◆ Excerpts from a dataset ◆
=-=-=-=-=
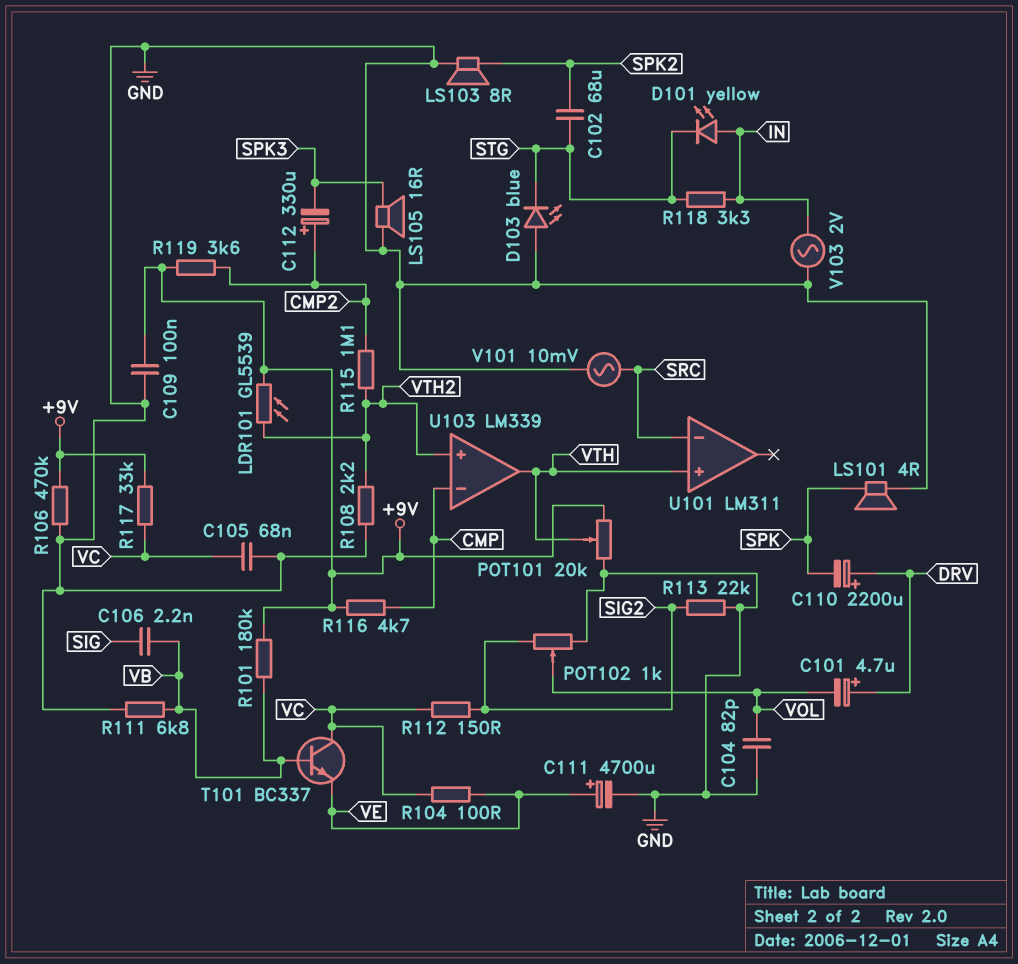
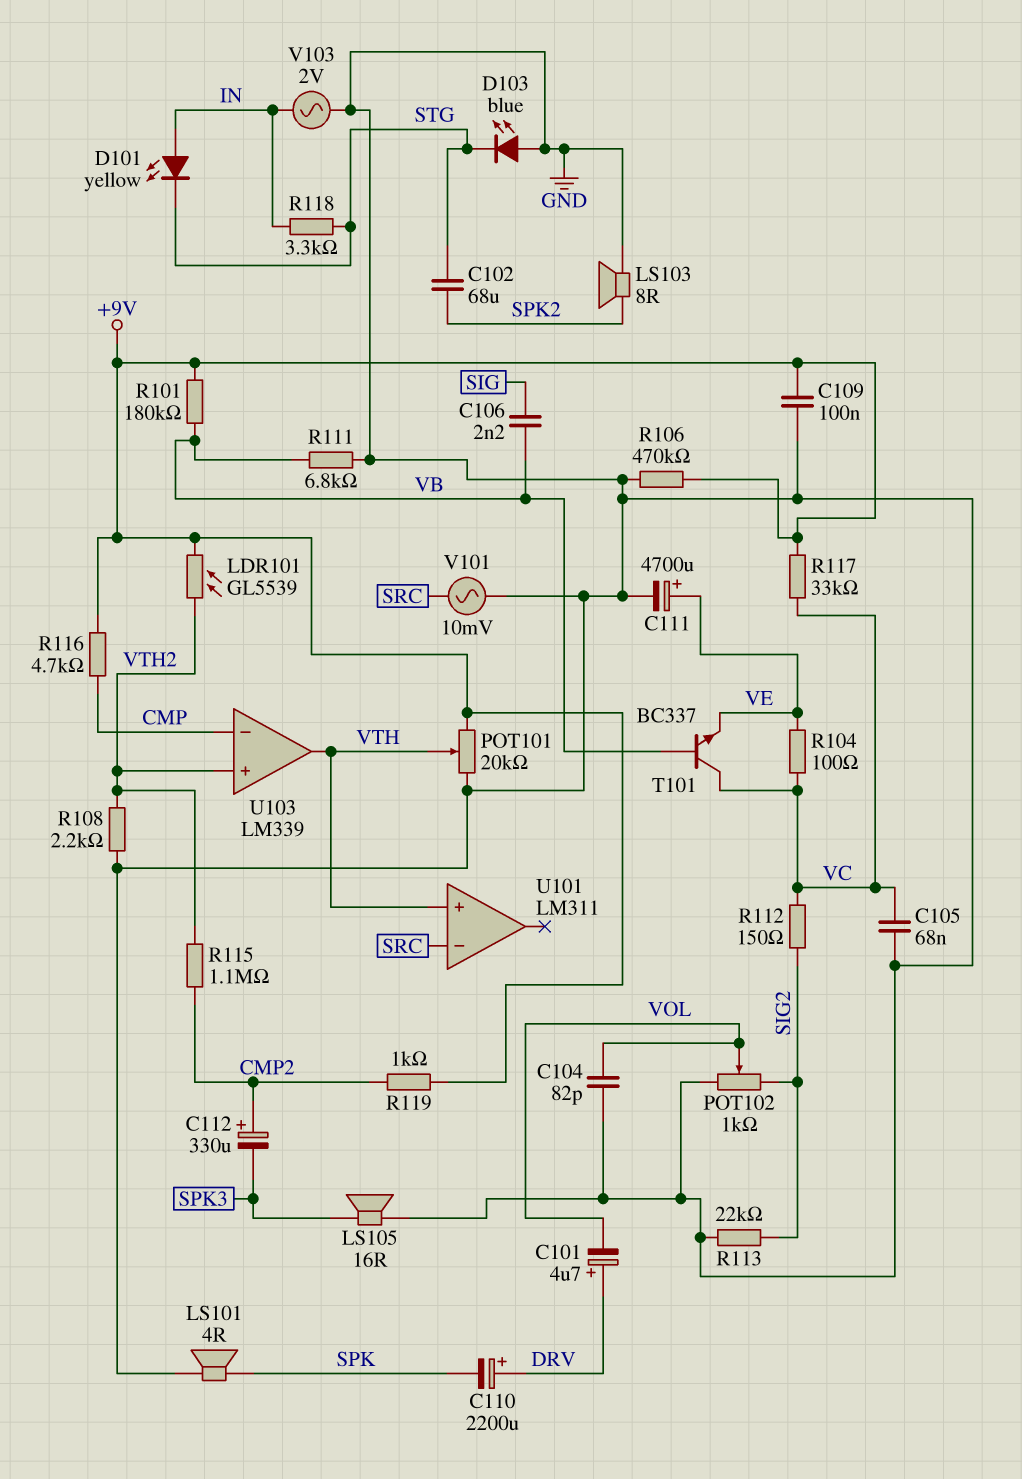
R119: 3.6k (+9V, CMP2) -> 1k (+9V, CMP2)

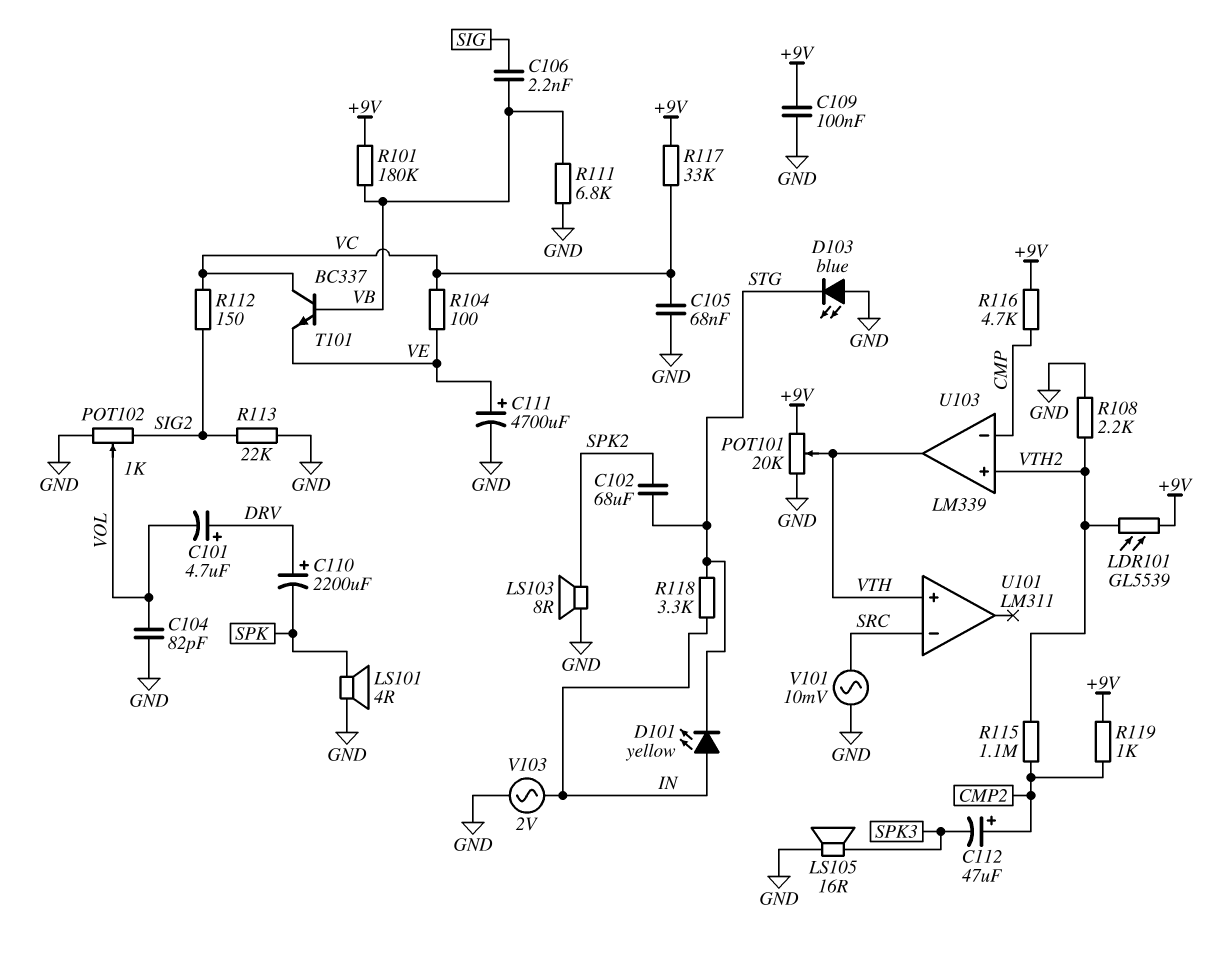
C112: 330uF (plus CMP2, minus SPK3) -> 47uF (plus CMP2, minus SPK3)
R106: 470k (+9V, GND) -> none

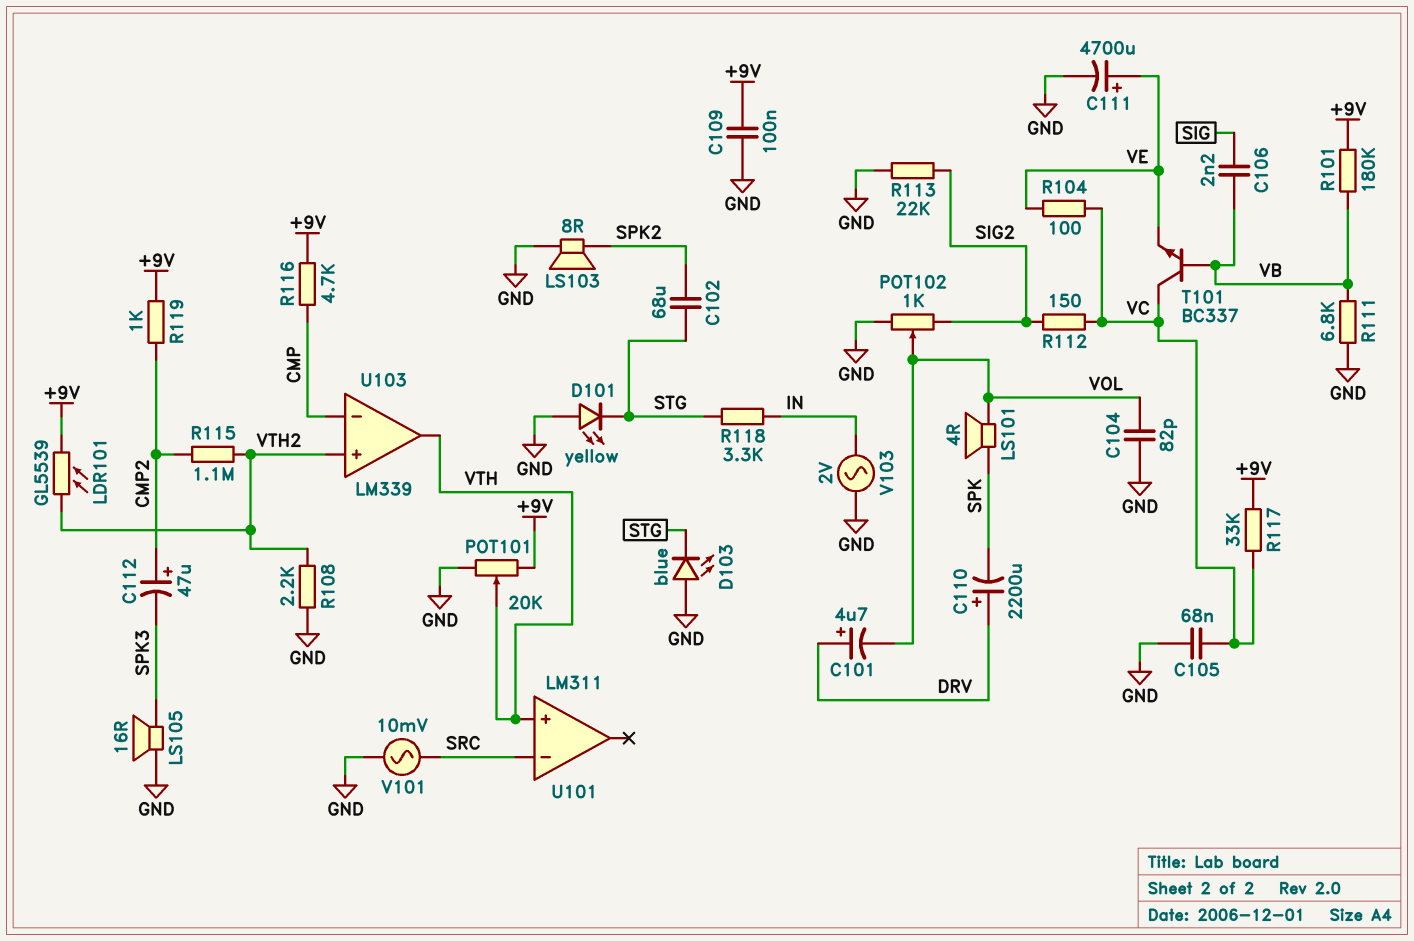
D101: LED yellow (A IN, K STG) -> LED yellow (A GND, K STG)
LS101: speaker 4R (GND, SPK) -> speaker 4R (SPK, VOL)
=-=-=-=-=
◆ Task details ◆
Without copying any picture, repeat all of the entries exactly.

◆ Response box ◆
R119: 3.6k (+9V, CMP2) -> 1k (+9V, CMP2)

C112: 330uF (plus CMP2, minus SPK3) -> 47uF (plus CMP2, minus SPK3)
R106: 470k (+9V, GND) -> none

D101: LED yellow (A IN, K STG) -> LED yellow (A GND, K STG)
LS101: speaker 4R (GND, SPK) -> speaker 4R (SPK, VOL)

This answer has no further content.